Return the records below character for character.

- **Records from a dataset**:

◇ ◇ ◇ ◇ ◇

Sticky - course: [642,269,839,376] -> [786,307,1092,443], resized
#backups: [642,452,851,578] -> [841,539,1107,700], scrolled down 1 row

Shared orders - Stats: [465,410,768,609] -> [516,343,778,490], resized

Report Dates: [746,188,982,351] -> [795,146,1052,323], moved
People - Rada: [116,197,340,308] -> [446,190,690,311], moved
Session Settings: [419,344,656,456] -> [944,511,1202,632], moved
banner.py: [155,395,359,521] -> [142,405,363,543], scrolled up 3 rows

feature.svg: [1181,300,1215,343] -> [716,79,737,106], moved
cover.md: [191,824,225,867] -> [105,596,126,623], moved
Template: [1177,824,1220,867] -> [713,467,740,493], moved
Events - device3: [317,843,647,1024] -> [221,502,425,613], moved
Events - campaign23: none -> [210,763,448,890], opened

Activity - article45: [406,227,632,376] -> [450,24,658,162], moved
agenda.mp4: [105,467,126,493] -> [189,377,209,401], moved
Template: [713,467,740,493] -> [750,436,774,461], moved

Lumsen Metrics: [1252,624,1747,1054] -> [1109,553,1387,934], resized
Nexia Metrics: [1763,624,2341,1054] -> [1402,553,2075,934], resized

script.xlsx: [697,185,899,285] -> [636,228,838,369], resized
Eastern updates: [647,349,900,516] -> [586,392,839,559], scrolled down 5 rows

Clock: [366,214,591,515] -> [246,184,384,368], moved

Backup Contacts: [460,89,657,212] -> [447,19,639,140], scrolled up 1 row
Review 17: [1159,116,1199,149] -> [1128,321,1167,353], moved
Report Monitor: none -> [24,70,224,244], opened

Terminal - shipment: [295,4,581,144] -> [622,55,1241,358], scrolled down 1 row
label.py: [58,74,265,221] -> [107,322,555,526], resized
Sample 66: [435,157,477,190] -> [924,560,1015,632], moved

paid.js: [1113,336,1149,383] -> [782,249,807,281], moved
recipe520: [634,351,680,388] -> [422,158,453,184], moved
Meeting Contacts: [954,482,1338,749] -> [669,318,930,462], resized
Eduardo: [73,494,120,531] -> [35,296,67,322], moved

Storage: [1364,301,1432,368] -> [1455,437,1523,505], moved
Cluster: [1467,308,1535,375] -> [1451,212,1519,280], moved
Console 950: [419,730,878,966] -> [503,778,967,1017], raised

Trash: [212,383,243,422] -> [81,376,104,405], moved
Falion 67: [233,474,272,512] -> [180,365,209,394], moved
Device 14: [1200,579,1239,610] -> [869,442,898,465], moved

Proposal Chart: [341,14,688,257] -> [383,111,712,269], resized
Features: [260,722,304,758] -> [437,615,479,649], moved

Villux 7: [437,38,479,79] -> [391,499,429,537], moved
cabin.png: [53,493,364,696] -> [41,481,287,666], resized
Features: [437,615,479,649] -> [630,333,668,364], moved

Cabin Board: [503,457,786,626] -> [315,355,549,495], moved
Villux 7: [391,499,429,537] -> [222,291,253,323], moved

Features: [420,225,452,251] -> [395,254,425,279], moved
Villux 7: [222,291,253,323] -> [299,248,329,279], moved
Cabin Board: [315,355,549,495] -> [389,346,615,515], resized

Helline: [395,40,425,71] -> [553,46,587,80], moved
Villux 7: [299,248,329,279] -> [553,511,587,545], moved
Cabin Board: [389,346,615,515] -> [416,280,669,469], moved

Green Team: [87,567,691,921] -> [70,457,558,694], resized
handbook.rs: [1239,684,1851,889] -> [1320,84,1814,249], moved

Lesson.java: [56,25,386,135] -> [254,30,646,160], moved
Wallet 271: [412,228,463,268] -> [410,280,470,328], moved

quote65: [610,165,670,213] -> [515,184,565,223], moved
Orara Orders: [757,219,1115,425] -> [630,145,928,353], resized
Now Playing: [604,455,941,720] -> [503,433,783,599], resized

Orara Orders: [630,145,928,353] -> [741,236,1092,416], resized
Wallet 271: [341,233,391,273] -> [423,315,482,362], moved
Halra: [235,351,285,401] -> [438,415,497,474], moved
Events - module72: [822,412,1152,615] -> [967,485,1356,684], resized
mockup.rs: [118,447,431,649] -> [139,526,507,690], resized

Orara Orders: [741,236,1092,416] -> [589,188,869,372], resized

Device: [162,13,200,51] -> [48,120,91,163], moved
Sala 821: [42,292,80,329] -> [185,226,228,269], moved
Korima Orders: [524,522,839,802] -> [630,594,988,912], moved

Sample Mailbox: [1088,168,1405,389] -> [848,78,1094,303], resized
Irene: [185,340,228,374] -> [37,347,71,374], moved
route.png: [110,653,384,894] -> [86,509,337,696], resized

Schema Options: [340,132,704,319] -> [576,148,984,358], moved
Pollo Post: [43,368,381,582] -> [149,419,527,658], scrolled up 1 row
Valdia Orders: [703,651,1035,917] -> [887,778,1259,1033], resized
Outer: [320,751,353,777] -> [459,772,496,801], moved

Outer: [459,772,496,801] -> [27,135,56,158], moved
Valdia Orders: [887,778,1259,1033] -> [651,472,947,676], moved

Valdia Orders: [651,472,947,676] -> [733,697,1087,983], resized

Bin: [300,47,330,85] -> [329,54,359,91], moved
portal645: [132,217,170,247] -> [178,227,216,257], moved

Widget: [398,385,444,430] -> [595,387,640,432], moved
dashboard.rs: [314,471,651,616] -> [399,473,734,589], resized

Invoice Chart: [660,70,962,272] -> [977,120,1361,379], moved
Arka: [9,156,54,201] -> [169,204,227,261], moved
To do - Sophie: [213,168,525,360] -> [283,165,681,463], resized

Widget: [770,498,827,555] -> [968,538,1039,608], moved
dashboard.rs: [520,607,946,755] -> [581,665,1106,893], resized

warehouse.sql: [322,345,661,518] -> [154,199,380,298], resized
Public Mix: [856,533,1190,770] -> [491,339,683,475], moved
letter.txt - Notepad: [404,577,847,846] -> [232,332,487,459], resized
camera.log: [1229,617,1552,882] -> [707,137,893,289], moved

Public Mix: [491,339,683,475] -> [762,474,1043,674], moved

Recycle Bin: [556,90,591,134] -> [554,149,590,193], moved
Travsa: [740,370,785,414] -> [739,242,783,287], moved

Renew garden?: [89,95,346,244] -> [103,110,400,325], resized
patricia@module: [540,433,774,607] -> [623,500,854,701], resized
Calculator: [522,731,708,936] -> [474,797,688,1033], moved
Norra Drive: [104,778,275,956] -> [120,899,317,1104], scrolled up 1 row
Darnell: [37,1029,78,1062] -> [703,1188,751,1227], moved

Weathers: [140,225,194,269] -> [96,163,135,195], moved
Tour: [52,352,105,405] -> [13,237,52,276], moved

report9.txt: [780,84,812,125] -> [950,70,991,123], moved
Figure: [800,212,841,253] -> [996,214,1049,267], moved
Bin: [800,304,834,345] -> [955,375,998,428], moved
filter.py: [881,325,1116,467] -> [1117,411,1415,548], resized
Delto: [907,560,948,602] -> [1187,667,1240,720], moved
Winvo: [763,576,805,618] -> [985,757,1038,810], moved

◇ ◇ ◇ ◇ ◇

- **EXERCISE OUTPUT**:
Sticky - course: [642,269,839,376] -> [786,307,1092,443], resized
#backups: [642,452,851,578] -> [841,539,1107,700], scrolled down 1 row

Shared orders - Stats: [465,410,768,609] -> [516,343,778,490], resized

Report Dates: [746,188,982,351] -> [795,146,1052,323], moved
People - Rada: [116,197,340,308] -> [446,190,690,311], moved
Session Settings: [419,344,656,456] -> [944,511,1202,632], moved
banner.py: [155,395,359,521] -> [142,405,363,543], scrolled up 3 rows

feature.svg: [1181,300,1215,343] -> [716,79,737,106], moved
cover.md: [191,824,225,867] -> [105,596,126,623], moved
Template: [1177,824,1220,867] -> [713,467,740,493], moved
Events - device3: [317,843,647,1024] -> [221,502,425,613], moved
Events - campaign23: none -> [210,763,448,890], opened

Activity - article45: [406,227,632,376] -> [450,24,658,162], moved
agenda.mp4: [105,467,126,493] -> [189,377,209,401], moved
Template: [713,467,740,493] -> [750,436,774,461], moved

Lumsen Metrics: [1252,624,1747,1054] -> [1109,553,1387,934], resized
Nexia Metrics: [1763,624,2341,1054] -> [1402,553,2075,934], resized

script.xlsx: [697,185,899,285] -> [636,228,838,369], resized
Eastern updates: [647,349,900,516] -> [586,392,839,559], scrolled down 5 rows

Clock: [366,214,591,515] -> [246,184,384,368], moved

Backup Contacts: [460,89,657,212] -> [447,19,639,140], scrolled up 1 row
Review 17: [1159,116,1199,149] -> [1128,321,1167,353], moved
Report Monitor: none -> [24,70,224,244], opened

Terminal - shipment: [295,4,581,144] -> [622,55,1241,358], scrolled down 1 row
label.py: [58,74,265,221] -> [107,322,555,526], resized
Sample 66: [435,157,477,190] -> [924,560,1015,632], moved

paid.js: [1113,336,1149,383] -> [782,249,807,281], moved
recipe520: [634,351,680,388] -> [422,158,453,184], moved
Meeting Contacts: [954,482,1338,749] -> [669,318,930,462], resized
Eduardo: [73,494,120,531] -> [35,296,67,322], moved

Storage: [1364,301,1432,368] -> [1455,437,1523,505], moved
Cluster: [1467,308,1535,375] -> [1451,212,1519,280], moved
Console 950: [419,730,878,966] -> [503,778,967,1017], raised

Trash: [212,383,243,422] -> [81,376,104,405], moved
Falion 67: [233,474,272,512] -> [180,365,209,394], moved
Device 14: [1200,579,1239,610] -> [869,442,898,465], moved

Proposal Chart: [341,14,688,257] -> [383,111,712,269], resized
Features: [260,722,304,758] -> [437,615,479,649], moved

Villux 7: [437,38,479,79] -> [391,499,429,537], moved
cabin.png: [53,493,364,696] -> [41,481,287,666], resized
Features: [437,615,479,649] -> [630,333,668,364], moved

Cabin Board: [503,457,786,626] -> [315,355,549,495], moved
Villux 7: [391,499,429,537] -> [222,291,253,323], moved

Features: [420,225,452,251] -> [395,254,425,279], moved
Villux 7: [222,291,253,323] -> [299,248,329,279], moved
Cabin Board: [315,355,549,495] -> [389,346,615,515], resized

Helline: [395,40,425,71] -> [553,46,587,80], moved
Villux 7: [299,248,329,279] -> [553,511,587,545], moved
Cabin Board: [389,346,615,515] -> [416,280,669,469], moved

Green Team: [87,567,691,921] -> [70,457,558,694], resized
handbook.rs: [1239,684,1851,889] -> [1320,84,1814,249], moved

Lesson.java: [56,25,386,135] -> [254,30,646,160], moved
Wallet 271: [412,228,463,268] -> [410,280,470,328], moved

quote65: [610,165,670,213] -> [515,184,565,223], moved
Orara Orders: [757,219,1115,425] -> [630,145,928,353], resized
Now Playing: [604,455,941,720] -> [503,433,783,599], resized

Orara Orders: [630,145,928,353] -> [741,236,1092,416], resized
Wallet 271: [341,233,391,273] -> [423,315,482,362], moved
Halra: [235,351,285,401] -> [438,415,497,474], moved
Events - module72: [822,412,1152,615] -> [967,485,1356,684], resized
mockup.rs: [118,447,431,649] -> [139,526,507,690], resized

Orara Orders: [741,236,1092,416] -> [589,188,869,372], resized

Device: [162,13,200,51] -> [48,120,91,163], moved
Sala 821: [42,292,80,329] -> [185,226,228,269], moved
Korima Orders: [524,522,839,802] -> [630,594,988,912], moved

Sample Mailbox: [1088,168,1405,389] -> [848,78,1094,303], resized
Irene: [185,340,228,374] -> [37,347,71,374], moved
route.png: [110,653,384,894] -> [86,509,337,696], resized

Schema Options: [340,132,704,319] -> [576,148,984,358], moved
Pollo Post: [43,368,381,582] -> [149,419,527,658], scrolled up 1 row
Valdia Orders: [703,651,1035,917] -> [887,778,1259,1033], resized
Outer: [320,751,353,777] -> [459,772,496,801], moved

Outer: [459,772,496,801] -> [27,135,56,158], moved
Valdia Orders: [887,778,1259,1033] -> [651,472,947,676], moved

Valdia Orders: [651,472,947,676] -> [733,697,1087,983], resized

Bin: [300,47,330,85] -> [329,54,359,91], moved
portal645: [132,217,170,247] -> [178,227,216,257], moved

Widget: [398,385,444,430] -> [595,387,640,432], moved
dashboard.rs: [314,471,651,616] -> [399,473,734,589], resized

Invoice Chart: [660,70,962,272] -> [977,120,1361,379], moved
Arka: [9,156,54,201] -> [169,204,227,261], moved
To do - Sophie: [213,168,525,360] -> [283,165,681,463], resized

Widget: [770,498,827,555] -> [968,538,1039,608], moved
dashboard.rs: [520,607,946,755] -> [581,665,1106,893], resized

warehouse.sql: [322,345,661,518] -> [154,199,380,298], resized
Public Mix: [856,533,1190,770] -> [491,339,683,475], moved
letter.txt - Notepad: [404,577,847,846] -> [232,332,487,459], resized
camera.log: [1229,617,1552,882] -> [707,137,893,289], moved

Public Mix: [491,339,683,475] -> [762,474,1043,674], moved

Recycle Bin: [556,90,591,134] -> [554,149,590,193], moved
Travsa: [740,370,785,414] -> [739,242,783,287], moved

Renew garden?: [89,95,346,244] -> [103,110,400,325], resized
patricia@module: [540,433,774,607] -> [623,500,854,701], resized
Calculator: [522,731,708,936] -> [474,797,688,1033], moved
Norra Drive: [104,778,275,956] -> [120,899,317,1104], scrolled up 1 row
Darnell: [37,1029,78,1062] -> [703,1188,751,1227], moved

Weathers: [140,225,194,269] -> [96,163,135,195], moved
Tour: [52,352,105,405] -> [13,237,52,276], moved

report9.txt: [780,84,812,125] -> [950,70,991,123], moved
Figure: [800,212,841,253] -> [996,214,1049,267], moved
Bin: [800,304,834,345] -> [955,375,998,428], moved
filter.py: [881,325,1116,467] -> [1117,411,1415,548], resized
Delto: [907,560,948,602] -> [1187,667,1240,720], moved
Winvo: [763,576,805,618] -> [985,757,1038,810], moved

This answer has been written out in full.